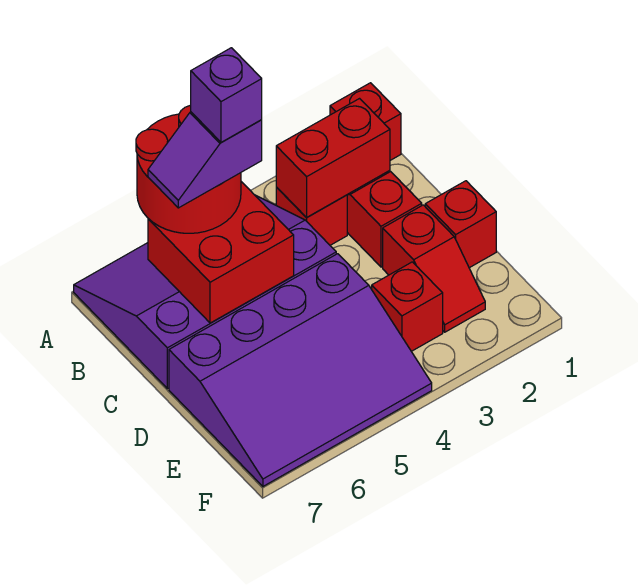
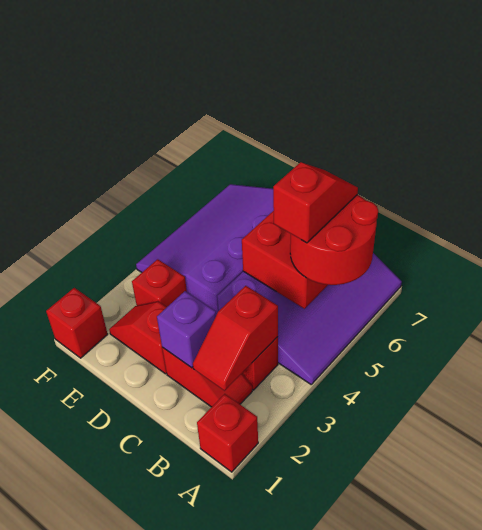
red brick B2:B3 level 2 -> red slope B2:B3 level 2 top 3
purple slope B5:B6 level 4 top 5 -> red slope B5:B6 level 4 top 5
purple brick B5 level 5 -> purple brick C2 level 2
red brick D1 level 1 -> red brick F1 level 1

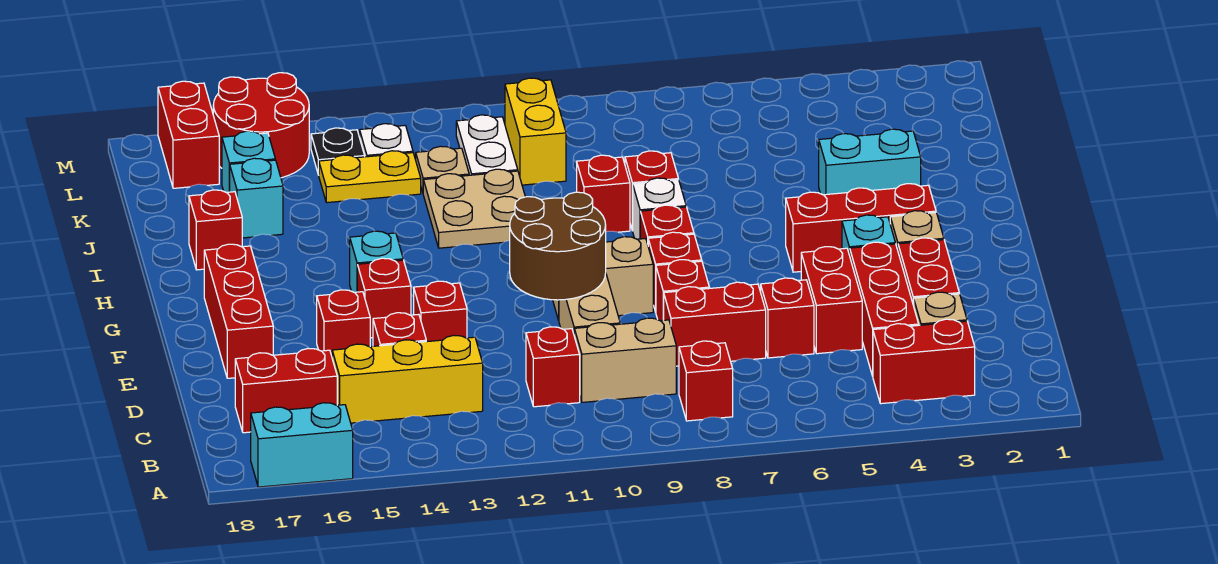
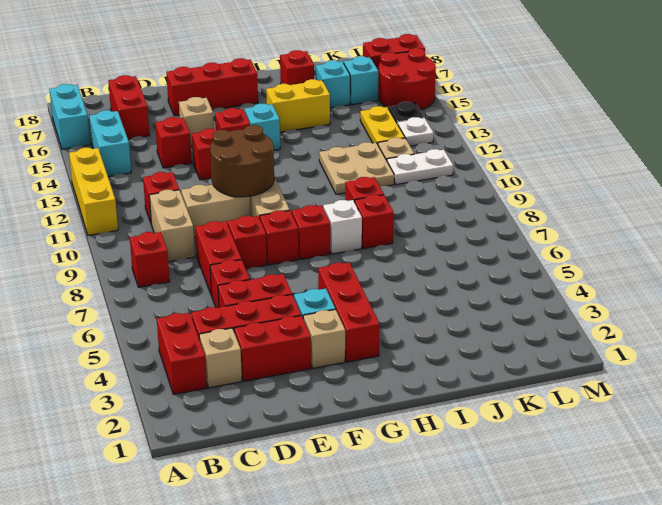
yellow brick C13:C15 level 1 -> yellow brick A11:A13 level 1
red brick E15 level 1 -> tan brick E15 level 1
cyan brick I3:I4 level 1 -> cyan brick B14:B15 level 1
yellow brick K10:L10 level 1 -> yellow brick H15:I15 level 1

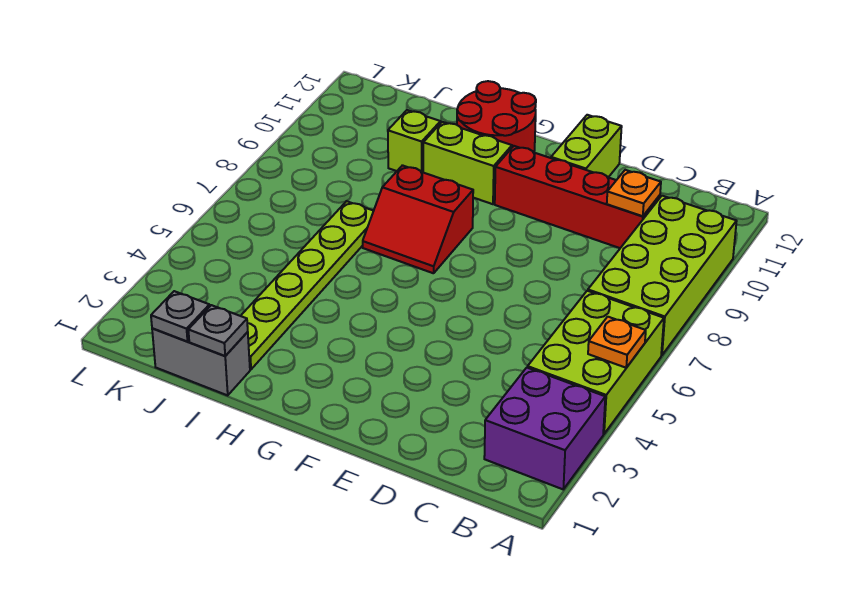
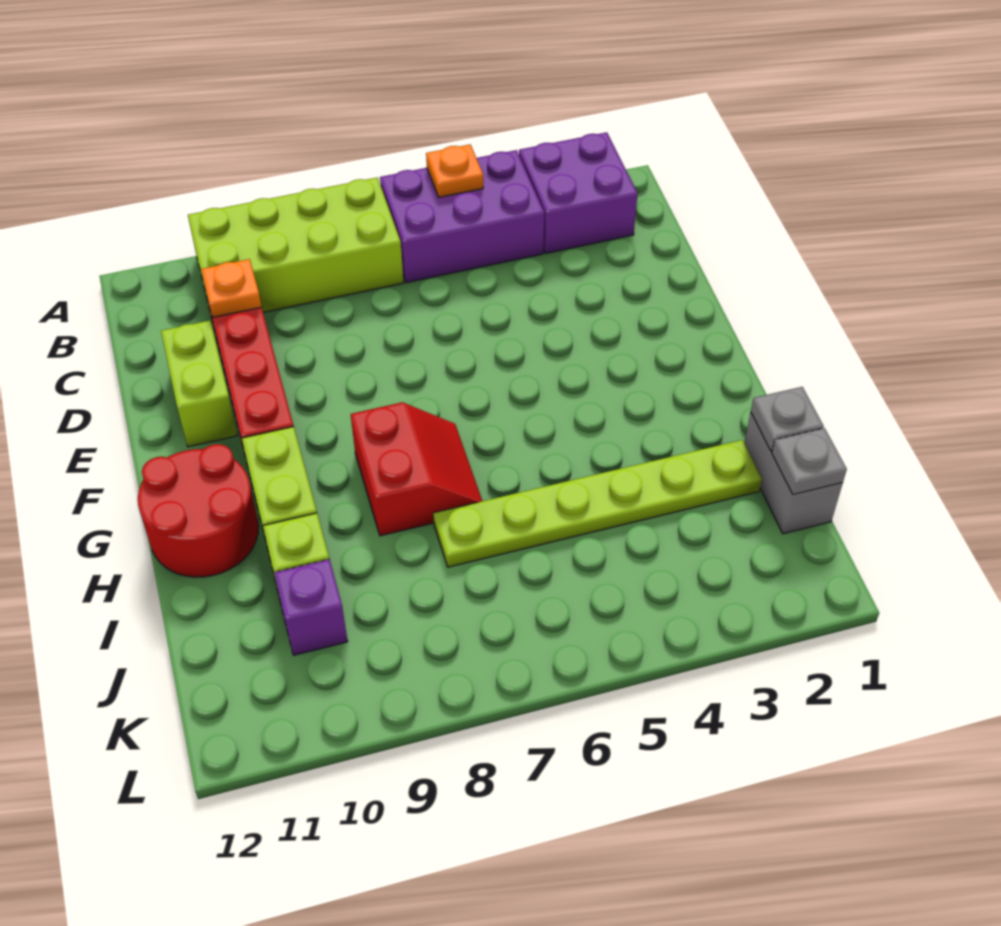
lime brick A4:B6 level 1 -> purple brick A4:B6 level 1
lime brick E11:E12 level 1 -> lime brick D11:E11 level 1
none -> purple brick J10 level 1

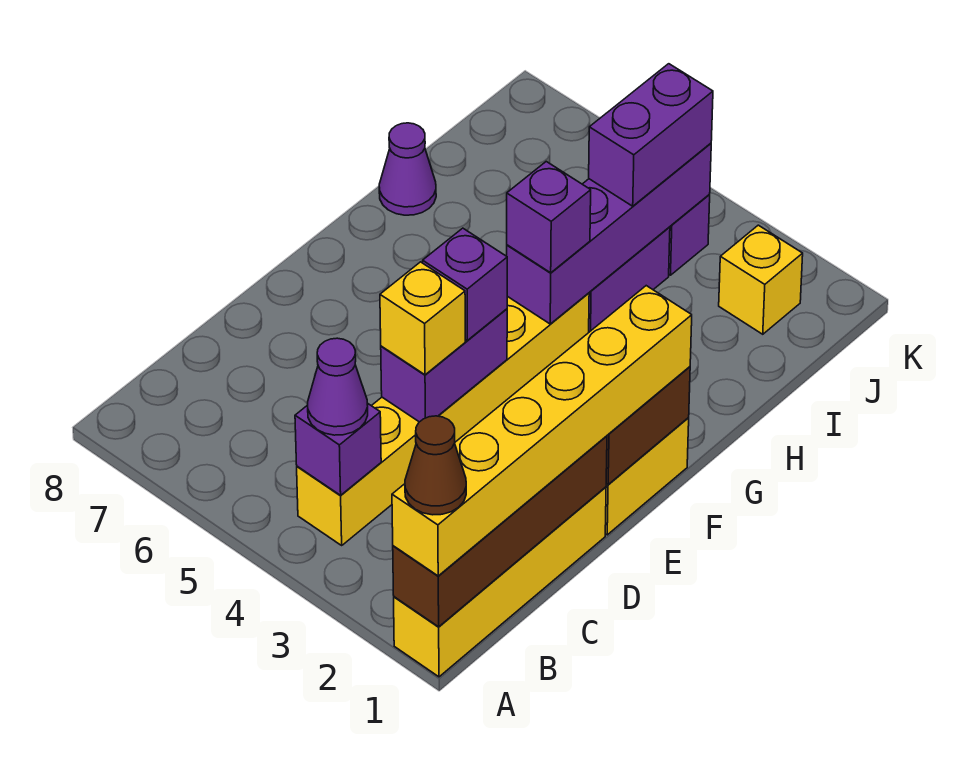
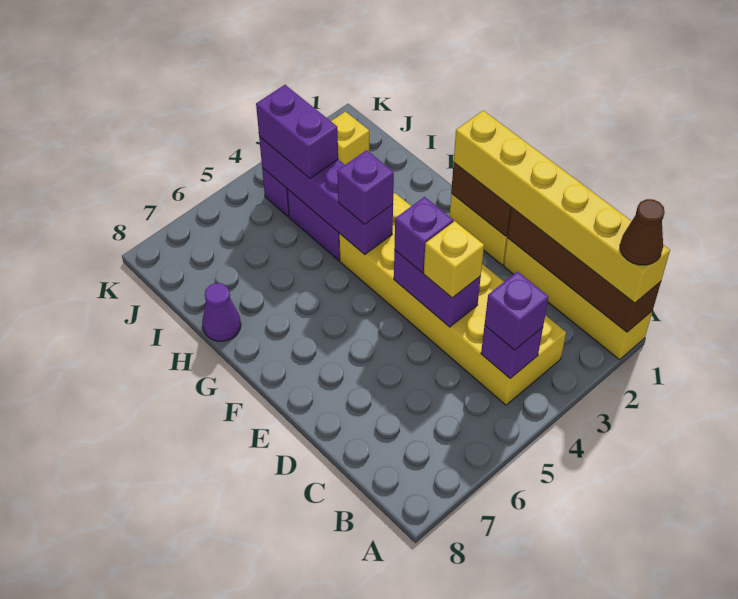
yellow brick B4:G4 level 1 -> yellow brick B3:G4 level 1
purple cone B4 level 3 -> purple brick B4 level 3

What you need to do - When the records above are checked line by line, how many lines contain the word "yellow"? Please give only that number.

Response to this task - 3